TASK INSTRUCTIONS: Below this line is the material. Write out only its lines from the one containing "none -> blue 1x1 brick [364,380,439,461]" through the one containing "none -> cyan 1x1 cone [653,94,727,208]", both kept, exactly.

*** EXTRACTED RECORDS ***

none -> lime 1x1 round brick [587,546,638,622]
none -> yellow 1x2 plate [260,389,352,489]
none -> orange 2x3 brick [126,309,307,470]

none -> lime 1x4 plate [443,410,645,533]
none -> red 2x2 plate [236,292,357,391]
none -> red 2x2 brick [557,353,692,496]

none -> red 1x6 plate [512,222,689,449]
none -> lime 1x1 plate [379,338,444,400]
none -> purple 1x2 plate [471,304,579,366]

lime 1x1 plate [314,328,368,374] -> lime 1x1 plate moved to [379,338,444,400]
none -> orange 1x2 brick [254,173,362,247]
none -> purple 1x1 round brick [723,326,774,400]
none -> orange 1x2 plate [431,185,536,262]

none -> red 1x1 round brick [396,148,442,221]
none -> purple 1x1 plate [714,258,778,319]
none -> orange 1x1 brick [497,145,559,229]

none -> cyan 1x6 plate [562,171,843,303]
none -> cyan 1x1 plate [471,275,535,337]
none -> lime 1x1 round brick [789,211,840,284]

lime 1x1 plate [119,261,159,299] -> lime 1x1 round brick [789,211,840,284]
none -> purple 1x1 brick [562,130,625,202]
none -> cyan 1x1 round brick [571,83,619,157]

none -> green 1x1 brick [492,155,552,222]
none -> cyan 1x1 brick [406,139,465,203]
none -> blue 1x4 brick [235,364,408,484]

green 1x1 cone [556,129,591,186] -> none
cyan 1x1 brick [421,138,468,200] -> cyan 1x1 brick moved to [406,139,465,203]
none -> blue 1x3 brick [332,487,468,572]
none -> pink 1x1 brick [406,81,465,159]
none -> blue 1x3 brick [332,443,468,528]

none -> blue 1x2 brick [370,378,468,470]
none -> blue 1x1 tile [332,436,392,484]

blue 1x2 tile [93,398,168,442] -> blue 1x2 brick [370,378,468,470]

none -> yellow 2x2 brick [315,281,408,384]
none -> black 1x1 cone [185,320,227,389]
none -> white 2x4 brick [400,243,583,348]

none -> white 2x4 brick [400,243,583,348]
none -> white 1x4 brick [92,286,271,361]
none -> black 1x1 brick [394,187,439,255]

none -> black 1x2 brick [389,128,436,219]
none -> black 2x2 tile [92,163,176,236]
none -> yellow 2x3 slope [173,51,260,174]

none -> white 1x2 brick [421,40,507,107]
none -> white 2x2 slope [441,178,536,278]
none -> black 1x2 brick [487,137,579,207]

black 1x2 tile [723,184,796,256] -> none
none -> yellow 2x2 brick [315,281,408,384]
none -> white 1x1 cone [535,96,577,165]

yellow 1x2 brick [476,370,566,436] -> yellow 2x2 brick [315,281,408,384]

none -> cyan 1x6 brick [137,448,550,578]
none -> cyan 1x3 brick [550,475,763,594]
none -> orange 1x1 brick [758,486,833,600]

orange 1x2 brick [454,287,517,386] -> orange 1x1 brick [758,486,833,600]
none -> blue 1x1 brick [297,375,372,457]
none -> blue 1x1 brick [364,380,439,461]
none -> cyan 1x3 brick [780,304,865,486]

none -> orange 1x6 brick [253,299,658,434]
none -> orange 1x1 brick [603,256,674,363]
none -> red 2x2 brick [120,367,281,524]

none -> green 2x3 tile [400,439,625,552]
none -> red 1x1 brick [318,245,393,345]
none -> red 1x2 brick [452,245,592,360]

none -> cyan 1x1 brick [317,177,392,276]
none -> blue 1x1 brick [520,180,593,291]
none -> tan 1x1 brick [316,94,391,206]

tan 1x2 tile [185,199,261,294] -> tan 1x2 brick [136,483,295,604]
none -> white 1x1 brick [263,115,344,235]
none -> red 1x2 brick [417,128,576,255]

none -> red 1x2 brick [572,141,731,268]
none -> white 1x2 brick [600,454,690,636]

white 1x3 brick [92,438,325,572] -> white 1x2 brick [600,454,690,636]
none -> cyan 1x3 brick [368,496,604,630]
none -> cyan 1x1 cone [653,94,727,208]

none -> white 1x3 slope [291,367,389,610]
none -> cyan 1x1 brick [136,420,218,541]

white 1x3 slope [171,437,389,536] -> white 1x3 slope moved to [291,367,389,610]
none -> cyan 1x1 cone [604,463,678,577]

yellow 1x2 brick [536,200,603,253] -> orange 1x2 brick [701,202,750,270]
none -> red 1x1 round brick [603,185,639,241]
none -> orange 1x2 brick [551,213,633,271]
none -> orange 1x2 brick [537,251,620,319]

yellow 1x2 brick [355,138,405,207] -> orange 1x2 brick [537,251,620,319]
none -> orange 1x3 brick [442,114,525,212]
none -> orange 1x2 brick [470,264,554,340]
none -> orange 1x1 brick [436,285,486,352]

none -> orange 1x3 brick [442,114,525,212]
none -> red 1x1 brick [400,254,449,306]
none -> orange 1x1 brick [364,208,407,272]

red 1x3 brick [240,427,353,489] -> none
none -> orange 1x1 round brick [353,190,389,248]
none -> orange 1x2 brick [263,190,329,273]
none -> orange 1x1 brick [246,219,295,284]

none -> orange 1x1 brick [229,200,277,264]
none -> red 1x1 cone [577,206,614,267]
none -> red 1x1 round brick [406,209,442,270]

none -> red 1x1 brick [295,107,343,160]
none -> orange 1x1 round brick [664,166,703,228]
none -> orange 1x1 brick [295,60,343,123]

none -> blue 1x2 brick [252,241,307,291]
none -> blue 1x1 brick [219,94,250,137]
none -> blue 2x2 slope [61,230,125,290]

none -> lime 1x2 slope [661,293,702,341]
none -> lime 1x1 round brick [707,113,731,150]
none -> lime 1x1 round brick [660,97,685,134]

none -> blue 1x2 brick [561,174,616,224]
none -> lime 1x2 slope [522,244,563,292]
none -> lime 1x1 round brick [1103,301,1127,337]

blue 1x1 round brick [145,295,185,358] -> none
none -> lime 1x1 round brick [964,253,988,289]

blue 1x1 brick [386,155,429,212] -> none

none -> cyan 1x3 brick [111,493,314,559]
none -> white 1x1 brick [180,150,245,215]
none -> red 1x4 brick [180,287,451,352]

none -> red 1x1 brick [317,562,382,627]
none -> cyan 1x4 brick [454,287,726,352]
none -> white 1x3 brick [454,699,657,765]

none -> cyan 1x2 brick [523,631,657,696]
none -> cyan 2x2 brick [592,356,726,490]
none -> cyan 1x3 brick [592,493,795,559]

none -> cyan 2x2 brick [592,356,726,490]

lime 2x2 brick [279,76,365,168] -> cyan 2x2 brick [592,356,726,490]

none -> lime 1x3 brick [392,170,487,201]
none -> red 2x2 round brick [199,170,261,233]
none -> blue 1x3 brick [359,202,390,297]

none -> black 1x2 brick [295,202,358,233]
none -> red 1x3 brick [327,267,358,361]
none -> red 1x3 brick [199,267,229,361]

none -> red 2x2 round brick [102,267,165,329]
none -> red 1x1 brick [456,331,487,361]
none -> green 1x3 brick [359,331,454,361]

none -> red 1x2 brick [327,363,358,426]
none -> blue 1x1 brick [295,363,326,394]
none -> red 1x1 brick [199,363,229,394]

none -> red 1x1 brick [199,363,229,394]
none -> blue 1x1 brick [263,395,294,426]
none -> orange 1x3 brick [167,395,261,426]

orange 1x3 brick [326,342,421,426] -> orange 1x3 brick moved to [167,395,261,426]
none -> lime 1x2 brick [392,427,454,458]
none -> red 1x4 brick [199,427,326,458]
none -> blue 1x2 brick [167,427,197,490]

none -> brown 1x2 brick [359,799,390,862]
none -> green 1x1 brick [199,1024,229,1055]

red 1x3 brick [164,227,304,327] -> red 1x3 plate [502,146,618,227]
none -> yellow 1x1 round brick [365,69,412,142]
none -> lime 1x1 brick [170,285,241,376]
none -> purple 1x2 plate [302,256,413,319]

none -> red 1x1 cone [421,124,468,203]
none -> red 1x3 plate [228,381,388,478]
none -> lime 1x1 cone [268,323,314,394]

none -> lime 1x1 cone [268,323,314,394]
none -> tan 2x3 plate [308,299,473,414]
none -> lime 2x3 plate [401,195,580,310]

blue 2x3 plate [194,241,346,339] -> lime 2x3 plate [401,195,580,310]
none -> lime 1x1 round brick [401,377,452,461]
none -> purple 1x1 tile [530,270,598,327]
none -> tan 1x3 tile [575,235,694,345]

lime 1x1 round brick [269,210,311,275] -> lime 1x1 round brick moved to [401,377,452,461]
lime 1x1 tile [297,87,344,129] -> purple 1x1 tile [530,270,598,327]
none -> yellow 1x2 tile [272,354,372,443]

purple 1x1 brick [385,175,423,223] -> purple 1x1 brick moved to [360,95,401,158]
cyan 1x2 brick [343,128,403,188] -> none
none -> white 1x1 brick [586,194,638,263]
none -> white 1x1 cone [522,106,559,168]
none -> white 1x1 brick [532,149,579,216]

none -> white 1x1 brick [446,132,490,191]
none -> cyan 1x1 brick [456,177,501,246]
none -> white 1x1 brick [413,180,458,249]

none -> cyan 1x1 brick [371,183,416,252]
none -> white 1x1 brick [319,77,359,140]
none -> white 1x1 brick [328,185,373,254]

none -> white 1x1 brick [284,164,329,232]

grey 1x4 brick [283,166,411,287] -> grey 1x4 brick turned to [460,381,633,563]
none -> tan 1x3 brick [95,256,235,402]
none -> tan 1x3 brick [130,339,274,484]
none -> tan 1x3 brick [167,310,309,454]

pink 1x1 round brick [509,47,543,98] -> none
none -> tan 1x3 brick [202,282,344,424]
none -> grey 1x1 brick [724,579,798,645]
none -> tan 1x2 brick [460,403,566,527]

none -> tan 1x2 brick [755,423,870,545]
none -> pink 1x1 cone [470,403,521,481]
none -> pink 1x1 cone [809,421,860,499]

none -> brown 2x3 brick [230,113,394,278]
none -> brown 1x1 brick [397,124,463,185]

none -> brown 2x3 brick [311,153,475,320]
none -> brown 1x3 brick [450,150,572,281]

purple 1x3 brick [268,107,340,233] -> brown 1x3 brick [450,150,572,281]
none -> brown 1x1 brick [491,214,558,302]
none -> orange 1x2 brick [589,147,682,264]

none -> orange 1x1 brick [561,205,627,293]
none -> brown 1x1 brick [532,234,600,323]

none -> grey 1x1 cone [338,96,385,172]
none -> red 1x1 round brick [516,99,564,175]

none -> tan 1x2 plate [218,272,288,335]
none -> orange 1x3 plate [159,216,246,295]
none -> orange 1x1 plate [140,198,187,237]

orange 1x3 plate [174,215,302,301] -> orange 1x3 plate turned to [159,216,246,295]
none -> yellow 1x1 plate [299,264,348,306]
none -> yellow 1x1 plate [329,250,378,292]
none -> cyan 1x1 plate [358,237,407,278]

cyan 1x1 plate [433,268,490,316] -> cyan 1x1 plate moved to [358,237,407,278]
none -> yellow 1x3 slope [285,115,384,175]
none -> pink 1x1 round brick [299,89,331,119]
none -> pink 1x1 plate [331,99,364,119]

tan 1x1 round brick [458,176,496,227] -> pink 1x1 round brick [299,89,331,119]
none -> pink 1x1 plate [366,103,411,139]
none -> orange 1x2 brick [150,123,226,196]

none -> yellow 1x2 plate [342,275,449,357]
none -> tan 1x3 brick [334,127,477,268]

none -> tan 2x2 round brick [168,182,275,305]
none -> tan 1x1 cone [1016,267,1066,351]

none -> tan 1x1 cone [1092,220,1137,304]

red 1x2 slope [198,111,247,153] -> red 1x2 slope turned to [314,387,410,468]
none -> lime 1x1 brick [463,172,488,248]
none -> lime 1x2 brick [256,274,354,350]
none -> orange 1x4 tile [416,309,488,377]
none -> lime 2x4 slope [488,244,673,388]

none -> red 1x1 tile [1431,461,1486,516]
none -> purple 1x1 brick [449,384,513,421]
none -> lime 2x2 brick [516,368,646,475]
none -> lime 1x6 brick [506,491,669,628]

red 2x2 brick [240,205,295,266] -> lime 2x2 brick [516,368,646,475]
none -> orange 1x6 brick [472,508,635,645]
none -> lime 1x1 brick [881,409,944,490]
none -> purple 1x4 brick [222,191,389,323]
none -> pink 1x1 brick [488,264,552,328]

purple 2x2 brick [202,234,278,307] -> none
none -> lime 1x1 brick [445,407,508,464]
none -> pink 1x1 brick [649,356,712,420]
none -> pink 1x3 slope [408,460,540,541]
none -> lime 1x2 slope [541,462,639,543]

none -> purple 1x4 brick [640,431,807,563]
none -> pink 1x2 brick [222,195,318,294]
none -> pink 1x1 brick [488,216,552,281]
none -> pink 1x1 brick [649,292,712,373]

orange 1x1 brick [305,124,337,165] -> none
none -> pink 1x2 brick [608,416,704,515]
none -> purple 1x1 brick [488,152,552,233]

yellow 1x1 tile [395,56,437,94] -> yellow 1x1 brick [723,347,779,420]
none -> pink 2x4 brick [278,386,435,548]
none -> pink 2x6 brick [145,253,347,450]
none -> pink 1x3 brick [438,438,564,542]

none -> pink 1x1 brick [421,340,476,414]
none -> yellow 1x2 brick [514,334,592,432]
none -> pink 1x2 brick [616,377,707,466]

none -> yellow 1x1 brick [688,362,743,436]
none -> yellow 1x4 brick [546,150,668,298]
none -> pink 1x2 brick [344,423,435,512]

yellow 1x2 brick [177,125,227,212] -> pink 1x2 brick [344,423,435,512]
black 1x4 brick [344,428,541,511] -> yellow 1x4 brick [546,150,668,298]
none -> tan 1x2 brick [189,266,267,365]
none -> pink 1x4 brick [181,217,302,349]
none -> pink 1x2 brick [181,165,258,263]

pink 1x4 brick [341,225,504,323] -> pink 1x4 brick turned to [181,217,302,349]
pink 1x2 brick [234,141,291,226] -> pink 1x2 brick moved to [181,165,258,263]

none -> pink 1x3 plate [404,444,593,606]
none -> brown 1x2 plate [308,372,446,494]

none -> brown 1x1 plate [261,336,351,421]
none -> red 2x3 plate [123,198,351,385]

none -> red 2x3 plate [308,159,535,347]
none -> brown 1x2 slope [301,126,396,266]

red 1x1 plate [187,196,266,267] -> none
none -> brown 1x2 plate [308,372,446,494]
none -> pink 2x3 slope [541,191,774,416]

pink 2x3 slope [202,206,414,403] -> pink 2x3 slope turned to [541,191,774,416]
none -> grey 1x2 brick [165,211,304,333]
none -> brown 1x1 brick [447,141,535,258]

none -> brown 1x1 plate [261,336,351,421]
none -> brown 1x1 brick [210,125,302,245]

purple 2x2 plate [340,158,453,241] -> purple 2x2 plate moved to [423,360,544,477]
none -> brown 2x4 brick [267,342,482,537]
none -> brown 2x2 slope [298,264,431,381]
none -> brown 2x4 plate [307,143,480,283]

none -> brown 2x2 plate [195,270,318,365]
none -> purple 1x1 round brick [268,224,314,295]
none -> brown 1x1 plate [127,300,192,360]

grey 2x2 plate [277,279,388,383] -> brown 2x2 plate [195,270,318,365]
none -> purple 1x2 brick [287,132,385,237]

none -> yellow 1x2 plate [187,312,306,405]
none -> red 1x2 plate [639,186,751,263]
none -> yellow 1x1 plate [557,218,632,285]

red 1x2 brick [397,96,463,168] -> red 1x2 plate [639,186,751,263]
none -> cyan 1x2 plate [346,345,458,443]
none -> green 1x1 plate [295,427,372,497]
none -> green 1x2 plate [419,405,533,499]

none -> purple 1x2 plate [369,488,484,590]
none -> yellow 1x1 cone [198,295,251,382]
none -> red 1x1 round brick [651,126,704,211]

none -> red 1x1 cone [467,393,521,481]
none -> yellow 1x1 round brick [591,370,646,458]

***

EXERCISE SOLUTION:
none -> blue 1x1 brick [364,380,439,461]
none -> cyan 1x3 brick [780,304,865,486]

none -> orange 1x6 brick [253,299,658,434]
none -> orange 1x1 brick [603,256,674,363]
none -> red 2x2 brick [120,367,281,524]

none -> green 2x3 tile [400,439,625,552]
none -> red 1x1 brick [318,245,393,345]
none -> red 1x2 brick [452,245,592,360]

none -> cyan 1x1 brick [317,177,392,276]
none -> blue 1x1 brick [520,180,593,291]
none -> tan 1x1 brick [316,94,391,206]

tan 1x2 tile [185,199,261,294] -> tan 1x2 brick [136,483,295,604]
none -> white 1x1 brick [263,115,344,235]
none -> red 1x2 brick [417,128,576,255]

none -> red 1x2 brick [572,141,731,268]
none -> white 1x2 brick [600,454,690,636]

white 1x3 brick [92,438,325,572] -> white 1x2 brick [600,454,690,636]
none -> cyan 1x3 brick [368,496,604,630]
none -> cyan 1x1 cone [653,94,727,208]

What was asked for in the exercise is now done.